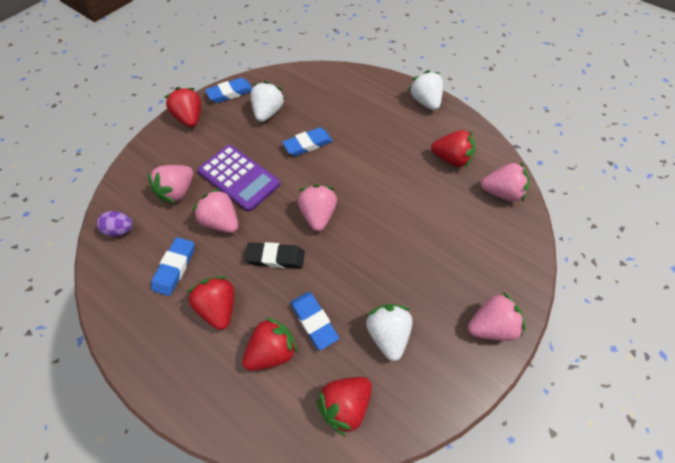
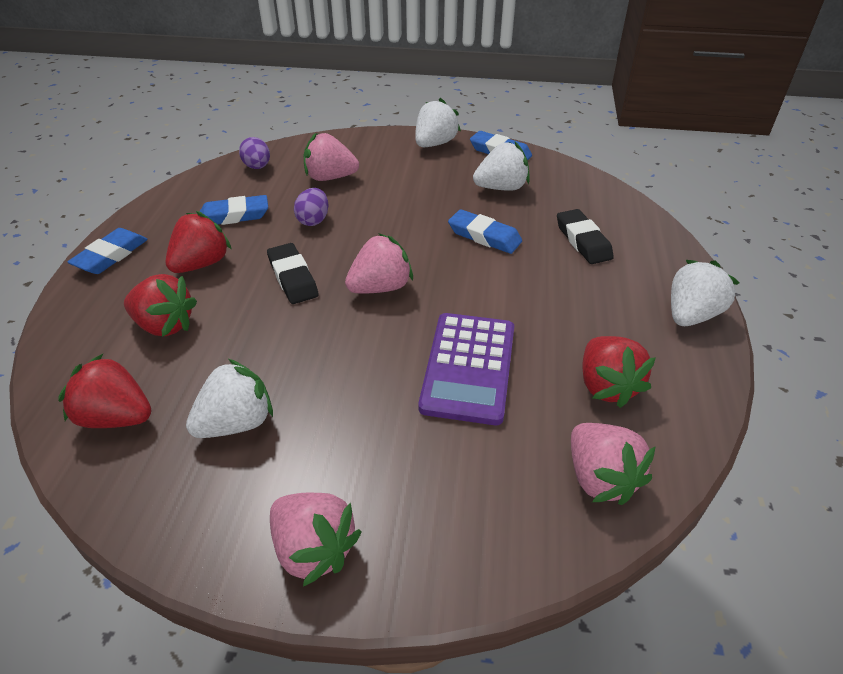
camera: 60 degrees right, 15 degrees down
(190, 118) = (435, 144): red strawberry -> white strawberry
(221, 222) = (313, 220): pink strawberry -> purple egg
(239, 178) = (383, 207): purple calculator -> purple calculator (468, 367)
(314, 321) = (222, 344): blue eraser -> blue eraser (111, 255)
(344, 106) = (583, 241): none -> black eraser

⁂

* [To do]
All lines from the one with "(190, 118) = (435, 144): red" through the final line above are to be quoted exactly; quote no other line.

* [Output for this task]
(190, 118) = (435, 144): red strawberry -> white strawberry
(221, 222) = (313, 220): pink strawberry -> purple egg
(239, 178) = (383, 207): purple calculator -> purple calculator (468, 367)
(314, 321) = (222, 344): blue eraser -> blue eraser (111, 255)
(344, 106) = (583, 241): none -> black eraser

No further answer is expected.